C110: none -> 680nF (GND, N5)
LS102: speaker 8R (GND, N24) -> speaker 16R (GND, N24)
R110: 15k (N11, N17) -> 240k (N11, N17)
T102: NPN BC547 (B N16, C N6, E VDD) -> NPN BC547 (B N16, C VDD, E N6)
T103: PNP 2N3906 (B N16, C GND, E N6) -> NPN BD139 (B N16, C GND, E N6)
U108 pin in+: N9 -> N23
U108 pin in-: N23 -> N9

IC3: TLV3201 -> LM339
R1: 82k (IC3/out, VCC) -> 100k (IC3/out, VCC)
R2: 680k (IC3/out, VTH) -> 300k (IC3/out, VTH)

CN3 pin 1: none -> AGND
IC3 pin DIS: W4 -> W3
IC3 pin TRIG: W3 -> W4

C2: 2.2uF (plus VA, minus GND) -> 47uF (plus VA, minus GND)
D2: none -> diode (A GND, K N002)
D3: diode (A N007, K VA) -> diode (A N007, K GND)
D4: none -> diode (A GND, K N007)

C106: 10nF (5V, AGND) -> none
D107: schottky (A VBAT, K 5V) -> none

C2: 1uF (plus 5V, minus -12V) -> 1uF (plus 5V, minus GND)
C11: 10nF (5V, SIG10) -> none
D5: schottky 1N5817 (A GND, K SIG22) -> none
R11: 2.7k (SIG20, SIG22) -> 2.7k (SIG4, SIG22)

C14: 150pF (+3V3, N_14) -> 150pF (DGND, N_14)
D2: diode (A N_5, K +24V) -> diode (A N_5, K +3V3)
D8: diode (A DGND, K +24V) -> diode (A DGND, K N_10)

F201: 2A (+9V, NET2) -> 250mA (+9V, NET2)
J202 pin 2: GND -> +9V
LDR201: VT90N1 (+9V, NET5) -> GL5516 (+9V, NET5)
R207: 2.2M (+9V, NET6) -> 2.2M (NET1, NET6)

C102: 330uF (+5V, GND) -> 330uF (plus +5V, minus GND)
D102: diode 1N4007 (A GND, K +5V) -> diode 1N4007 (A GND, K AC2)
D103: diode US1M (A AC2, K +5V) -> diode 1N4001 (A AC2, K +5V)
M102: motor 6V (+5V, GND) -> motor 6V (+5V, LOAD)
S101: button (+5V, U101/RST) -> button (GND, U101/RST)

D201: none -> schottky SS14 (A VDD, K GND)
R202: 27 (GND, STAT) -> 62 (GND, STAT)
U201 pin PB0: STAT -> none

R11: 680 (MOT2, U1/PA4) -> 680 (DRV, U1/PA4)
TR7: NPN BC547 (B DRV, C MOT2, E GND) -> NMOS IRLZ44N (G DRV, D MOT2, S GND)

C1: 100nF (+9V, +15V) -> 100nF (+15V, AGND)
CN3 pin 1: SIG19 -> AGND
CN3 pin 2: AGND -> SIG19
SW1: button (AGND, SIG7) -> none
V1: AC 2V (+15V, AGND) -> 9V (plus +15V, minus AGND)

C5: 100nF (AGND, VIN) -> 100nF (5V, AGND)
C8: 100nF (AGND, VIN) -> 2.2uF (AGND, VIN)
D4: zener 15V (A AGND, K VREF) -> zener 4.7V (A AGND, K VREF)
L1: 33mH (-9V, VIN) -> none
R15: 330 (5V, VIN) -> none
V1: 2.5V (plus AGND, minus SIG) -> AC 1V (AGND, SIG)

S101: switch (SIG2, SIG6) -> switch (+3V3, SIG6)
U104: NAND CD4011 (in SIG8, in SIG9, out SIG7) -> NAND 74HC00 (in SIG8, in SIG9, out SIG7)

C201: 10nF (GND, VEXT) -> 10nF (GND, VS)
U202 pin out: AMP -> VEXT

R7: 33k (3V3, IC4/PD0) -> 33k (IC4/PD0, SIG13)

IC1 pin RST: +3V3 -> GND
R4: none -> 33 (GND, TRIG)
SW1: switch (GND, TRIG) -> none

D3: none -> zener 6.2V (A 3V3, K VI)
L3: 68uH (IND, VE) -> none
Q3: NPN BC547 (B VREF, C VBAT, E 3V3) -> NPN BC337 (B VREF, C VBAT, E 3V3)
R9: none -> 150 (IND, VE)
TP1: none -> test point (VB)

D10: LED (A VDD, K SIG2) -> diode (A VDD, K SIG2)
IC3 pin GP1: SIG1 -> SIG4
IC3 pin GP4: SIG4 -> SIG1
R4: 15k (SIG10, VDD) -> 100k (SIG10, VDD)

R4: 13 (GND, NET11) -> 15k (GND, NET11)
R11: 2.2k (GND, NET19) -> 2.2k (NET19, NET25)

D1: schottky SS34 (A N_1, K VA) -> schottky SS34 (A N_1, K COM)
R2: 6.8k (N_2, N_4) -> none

• Task requirements:
All the data above must be copied again. Leave nothing out.

• Answer to this problem:
C110: none -> 680nF (GND, N5)
LS102: speaker 8R (GND, N24) -> speaker 16R (GND, N24)
R110: 15k (N11, N17) -> 240k (N11, N17)
T102: NPN BC547 (B N16, C N6, E VDD) -> NPN BC547 (B N16, C VDD, E N6)
T103: PNP 2N3906 (B N16, C GND, E N6) -> NPN BD139 (B N16, C GND, E N6)
U108 pin in+: N9 -> N23
U108 pin in-: N23 -> N9

IC3: TLV3201 -> LM339
R1: 82k (IC3/out, VCC) -> 100k (IC3/out, VCC)
R2: 680k (IC3/out, VTH) -> 300k (IC3/out, VTH)

CN3 pin 1: none -> AGND
IC3 pin DIS: W4 -> W3
IC3 pin TRIG: W3 -> W4

C2: 2.2uF (plus VA, minus GND) -> 47uF (plus VA, minus GND)
D2: none -> diode (A GND, K N002)
D3: diode (A N007, K VA) -> diode (A N007, K GND)
D4: none -> diode (A GND, K N007)

C106: 10nF (5V, AGND) -> none
D107: schottky (A VBAT, K 5V) -> none

C2: 1uF (plus 5V, minus -12V) -> 1uF (plus 5V, minus GND)
C11: 10nF (5V, SIG10) -> none
D5: schottky 1N5817 (A GND, K SIG22) -> none
R11: 2.7k (SIG20, SIG22) -> 2.7k (SIG4, SIG22)

C14: 150pF (+3V3, N_14) -> 150pF (DGND, N_14)
D2: diode (A N_5, K +24V) -> diode (A N_5, K +3V3)
D8: diode (A DGND, K +24V) -> diode (A DGND, K N_10)

F201: 2A (+9V, NET2) -> 250mA (+9V, NET2)
J202 pin 2: GND -> +9V
LDR201: VT90N1 (+9V, NET5) -> GL5516 (+9V, NET5)
R207: 2.2M (+9V, NET6) -> 2.2M (NET1, NET6)

C102: 330uF (+5V, GND) -> 330uF (plus +5V, minus GND)
D102: diode 1N4007 (A GND, K +5V) -> diode 1N4007 (A GND, K AC2)
D103: diode US1M (A AC2, K +5V) -> diode 1N4001 (A AC2, K +5V)
M102: motor 6V (+5V, GND) -> motor 6V (+5V, LOAD)
S101: button (+5V, U101/RST) -> button (GND, U101/RST)

D201: none -> schottky SS14 (A VDD, K GND)
R202: 27 (GND, STAT) -> 62 (GND, STAT)
U201 pin PB0: STAT -> none

R11: 680 (MOT2, U1/PA4) -> 680 (DRV, U1/PA4)
TR7: NPN BC547 (B DRV, C MOT2, E GND) -> NMOS IRLZ44N (G DRV, D MOT2, S GND)

C1: 100nF (+9V, +15V) -> 100nF (+15V, AGND)
CN3 pin 1: SIG19 -> AGND
CN3 pin 2: AGND -> SIG19
SW1: button (AGND, SIG7) -> none
V1: AC 2V (+15V, AGND) -> 9V (plus +15V, minus AGND)

C5: 100nF (AGND, VIN) -> 100nF (5V, AGND)
C8: 100nF (AGND, VIN) -> 2.2uF (AGND, VIN)
D4: zener 15V (A AGND, K VREF) -> zener 4.7V (A AGND, K VREF)
L1: 33mH (-9V, VIN) -> none
R15: 330 (5V, VIN) -> none
V1: 2.5V (plus AGND, minus SIG) -> AC 1V (AGND, SIG)

S101: switch (SIG2, SIG6) -> switch (+3V3, SIG6)
U104: NAND CD4011 (in SIG8, in SIG9, out SIG7) -> NAND 74HC00 (in SIG8, in SIG9, out SIG7)

C201: 10nF (GND, VEXT) -> 10nF (GND, VS)
U202 pin out: AMP -> VEXT

R7: 33k (3V3, IC4/PD0) -> 33k (IC4/PD0, SIG13)

IC1 pin RST: +3V3 -> GND
R4: none -> 33 (GND, TRIG)
SW1: switch (GND, TRIG) -> none

D3: none -> zener 6.2V (A 3V3, K VI)
L3: 68uH (IND, VE) -> none
Q3: NPN BC547 (B VREF, C VBAT, E 3V3) -> NPN BC337 (B VREF, C VBAT, E 3V3)
R9: none -> 150 (IND, VE)
TP1: none -> test point (VB)

D10: LED (A VDD, K SIG2) -> diode (A VDD, K SIG2)
IC3 pin GP1: SIG1 -> SIG4
IC3 pin GP4: SIG4 -> SIG1
R4: 15k (SIG10, VDD) -> 100k (SIG10, VDD)

R4: 13 (GND, NET11) -> 15k (GND, NET11)
R11: 2.2k (GND, NET19) -> 2.2k (NET19, NET25)

D1: schottky SS34 (A N_1, K VA) -> schottky SS34 (A N_1, K COM)
R2: 6.8k (N_2, N_4) -> none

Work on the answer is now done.